■ STORED RECORDS ■
— Begin —

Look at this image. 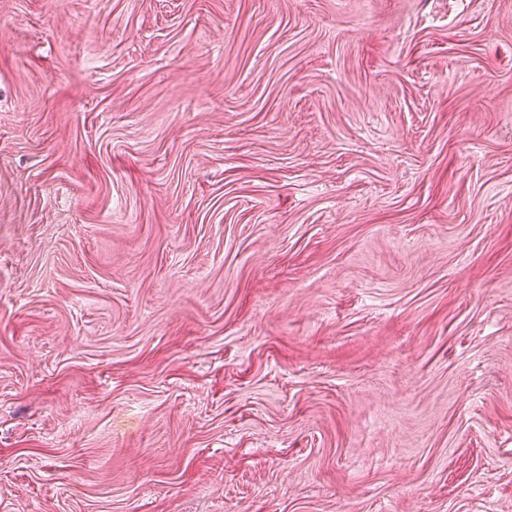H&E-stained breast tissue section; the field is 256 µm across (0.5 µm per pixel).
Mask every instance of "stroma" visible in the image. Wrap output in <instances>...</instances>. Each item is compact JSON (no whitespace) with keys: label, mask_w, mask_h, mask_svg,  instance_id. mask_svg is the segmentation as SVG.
Wrapping results in <instances>:
<instances>
[{"label":"stroma","mask_w":512,"mask_h":512,"mask_svg":"<svg viewBox=\"0 0 512 512\" xmlns=\"http://www.w3.org/2000/svg\"><path fill=\"white\" fill-rule=\"evenodd\" d=\"M0 512H512V0H0Z\"/></svg>","instance_id":"obj_1"}]
</instances>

— End —

■ EXERCISE DIRECTIONS ■
Every line from the one containing "Mask every instance" through the last line must be copied exactly; leave out the rest.

■ SOLUTION TO THE PROBLEM ■
Mask every instance of "stroma" visible in the image. Wrap output in <instances>...</instances>. Each item is compact JSON (no whitespace) with keys: label, mask_w, mask_h, mask_svg,  instance_id. mask_svg is the segmentation as SVG.
Wrapping results in <instances>:
<instances>
[{"label":"stroma","mask_w":512,"mask_h":512,"mask_svg":"<svg viewBox=\"0 0 512 512\" xmlns=\"http://www.w3.org/2000/svg\"><path fill=\"white\" fill-rule=\"evenodd\" d=\"M0 512H512V0H0Z\"/></svg>","instance_id":"obj_1"}]
</instances>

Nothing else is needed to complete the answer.